⟨

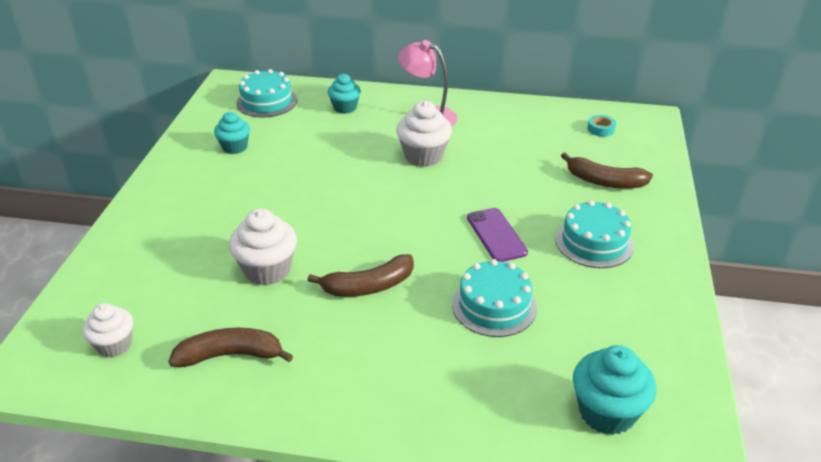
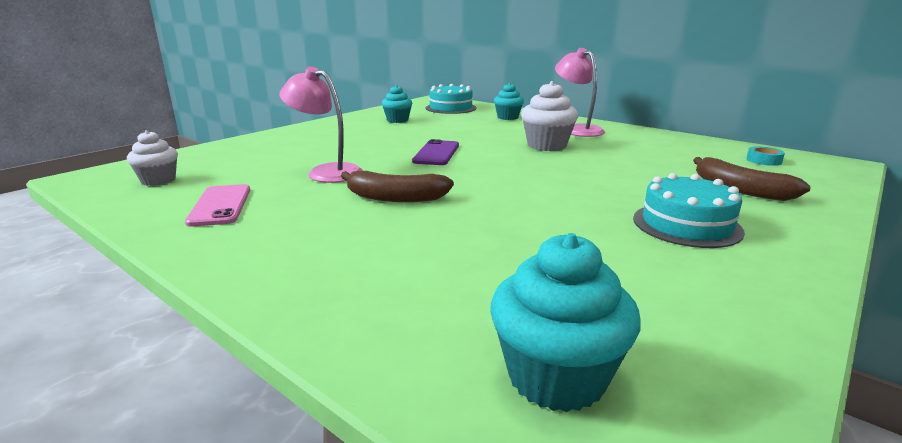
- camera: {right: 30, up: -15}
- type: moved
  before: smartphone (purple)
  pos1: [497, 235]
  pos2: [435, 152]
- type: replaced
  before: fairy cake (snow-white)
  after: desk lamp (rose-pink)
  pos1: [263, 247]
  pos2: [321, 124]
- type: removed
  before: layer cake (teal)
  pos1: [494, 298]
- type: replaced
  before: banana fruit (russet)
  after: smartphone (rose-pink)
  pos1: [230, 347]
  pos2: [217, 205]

⟩

Exactly reproduce the lines of the data above that run from the line containing "- type: moved" through the final one.

- type: moved
  before: smartphone (purple)
  pos1: [497, 235]
  pos2: [435, 152]
- type: replaced
  before: fairy cake (snow-white)
  after: desk lamp (rose-pink)
  pos1: [263, 247]
  pos2: [321, 124]
- type: removed
  before: layer cake (teal)
  pos1: [494, 298]
- type: replaced
  before: banana fruit (russet)
  after: smartphone (rose-pink)
  pos1: [230, 347]
  pos2: [217, 205]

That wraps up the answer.